▶ [Problem to work on] Every entry below must be transcribed word for word, and the images must be left out.

▶ [Data to use]
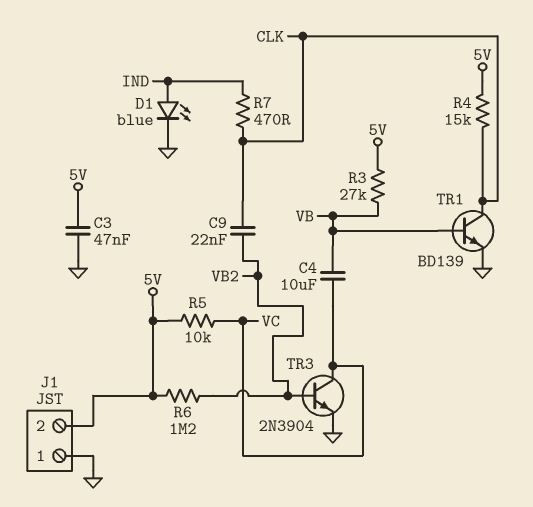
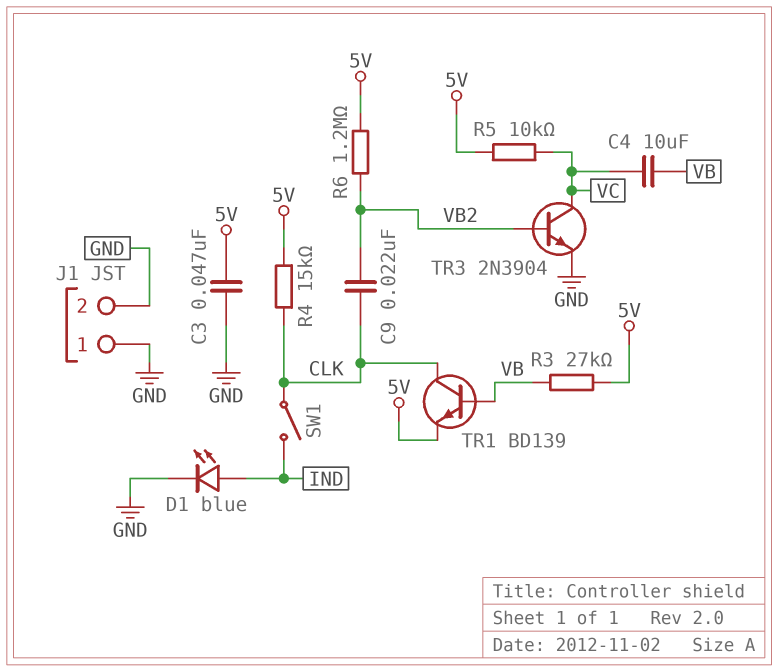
J1 pin 2: 5V -> GND
R7: 470 (CLK, IND) -> none
SW1: none -> switch (CLK, IND)
TR1: NPN BD139 (B VB, C CLK, E GND) -> NPN BD139 (B VB, C CLK, E 5V)

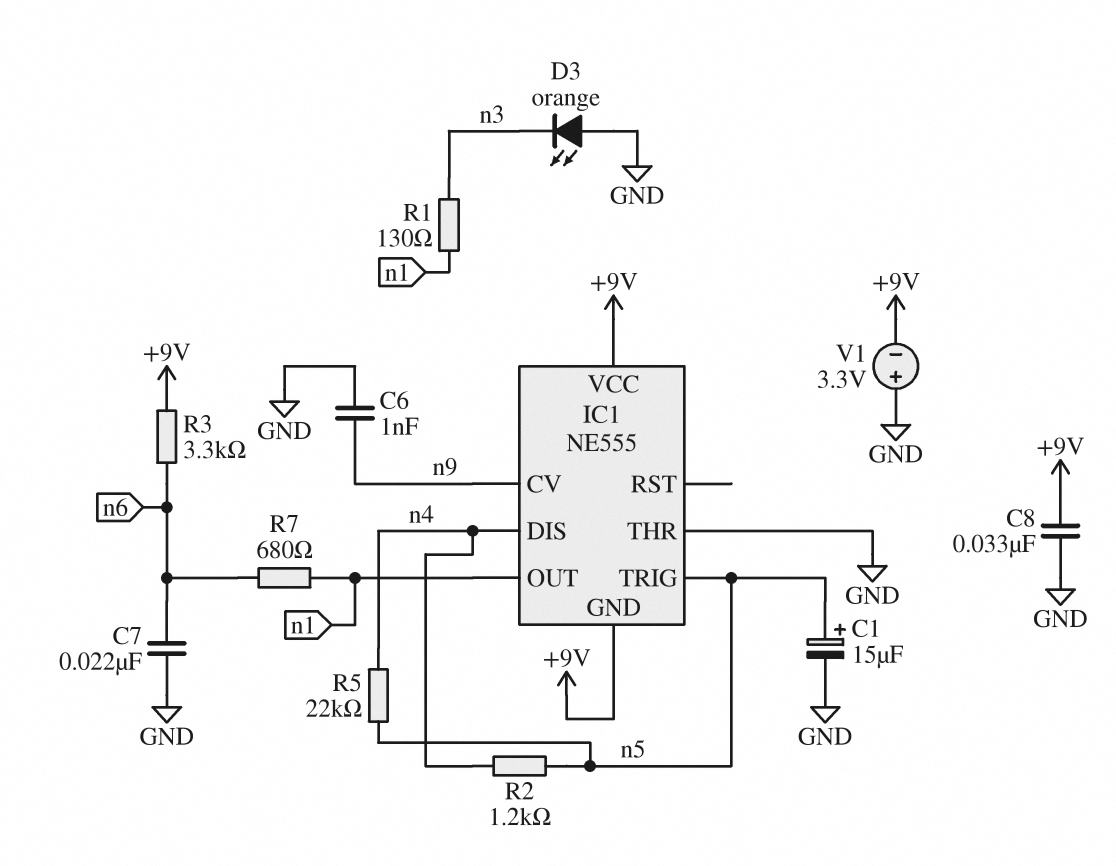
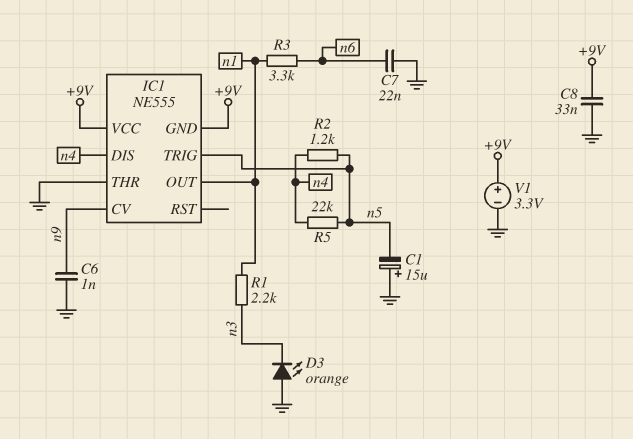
C1: 15uF (plus n5, minus GND) -> 15uF (plus GND, minus n5)
R1: 130 (n1, n3) -> 2.2k (n1, n3)
R3: 3.3k (+9V, n6) -> 3.3k (n1, n6)
R7: 680 (n1, n6) -> none
V1: 3.3V (plus GND, minus +9V) -> 3.3V (plus +9V, minus GND)

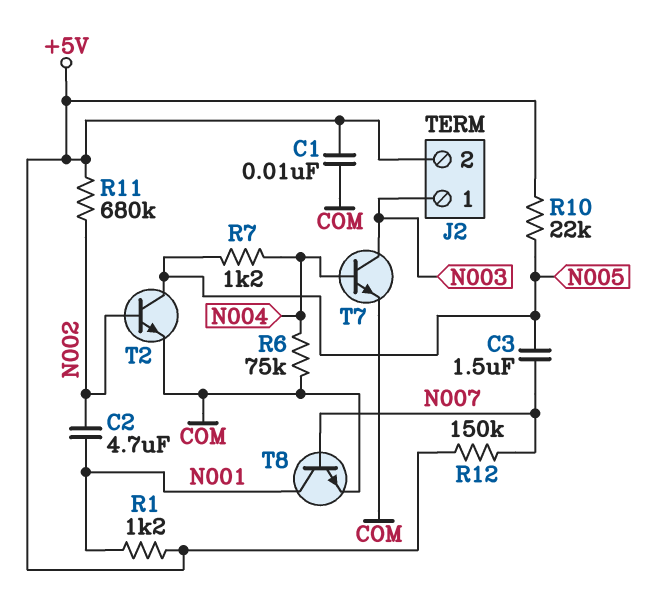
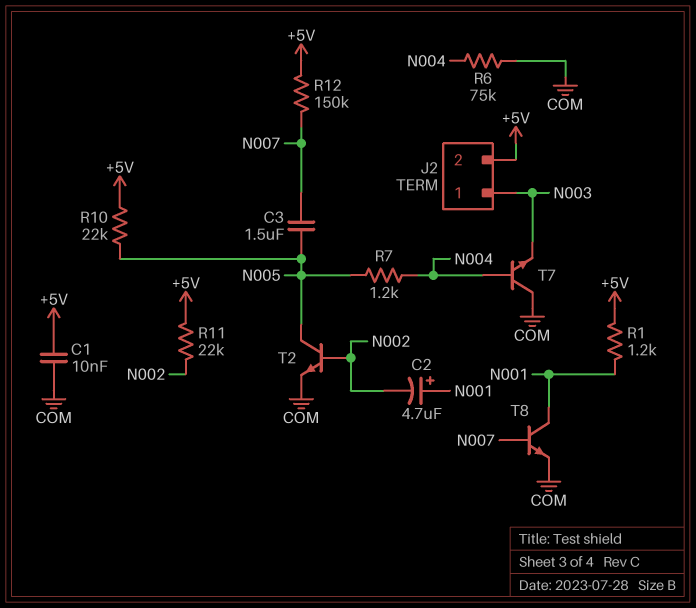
C2: 4.7uF (N001, N002) -> 4.7uF (plus N001, minus N002)
R11: 680k (+5V, N002) -> 22k (+5V, N002)
T7: NPN (B N004, C N003, E COM) -> NPN (B N004, C COM, E N003)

▶ [Response box]
J1 pin 2: 5V -> GND
R7: 470 (CLK, IND) -> none
SW1: none -> switch (CLK, IND)
TR1: NPN BD139 (B VB, C CLK, E GND) -> NPN BD139 (B VB, C CLK, E 5V)

C1: 15uF (plus n5, minus GND) -> 15uF (plus GND, minus n5)
R1: 130 (n1, n3) -> 2.2k (n1, n3)
R3: 3.3k (+9V, n6) -> 3.3k (n1, n6)
R7: 680 (n1, n6) -> none
V1: 3.3V (plus GND, minus +9V) -> 3.3V (plus +9V, minus GND)

C2: 4.7uF (N001, N002) -> 4.7uF (plus N001, minus N002)
R11: 680k (+5V, N002) -> 22k (+5V, N002)
T7: NPN (B N004, C N003, E COM) -> NPN (B N004, C COM, E N003)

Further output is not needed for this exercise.